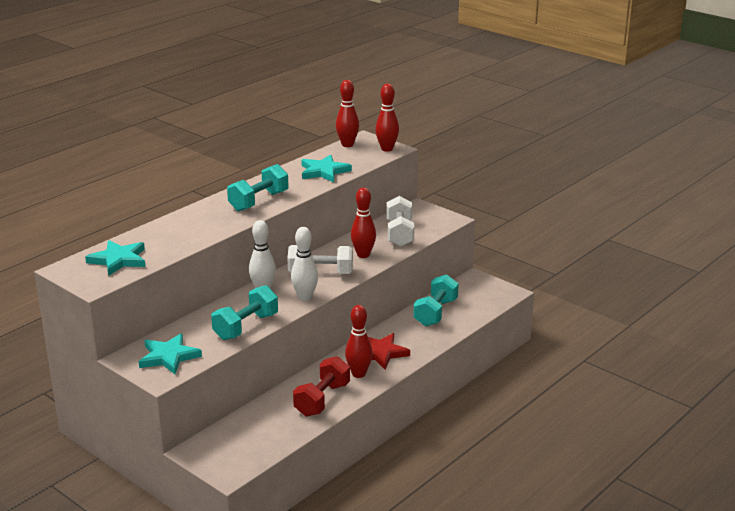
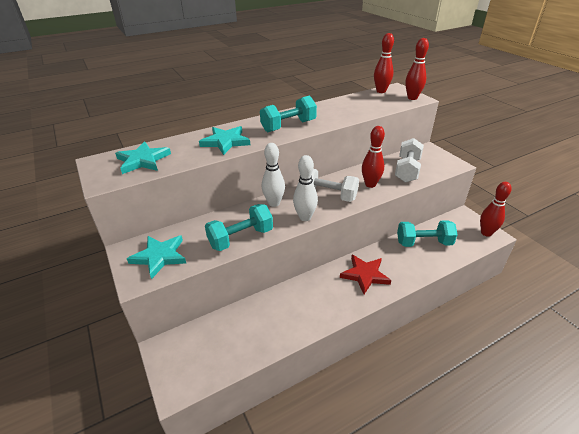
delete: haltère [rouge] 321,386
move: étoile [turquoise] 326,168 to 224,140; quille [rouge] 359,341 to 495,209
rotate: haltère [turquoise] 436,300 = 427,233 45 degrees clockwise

_____

=== What you need to do ===
Each line above that has the word "turquoise" must be copied.

=== Written answer ===
move: étoile [turquoise] 326,168 to 224,140; quille [rouge] 359,341 to 495,209
rotate: haltère [turquoise] 436,300 = 427,233 45 degrees clockwise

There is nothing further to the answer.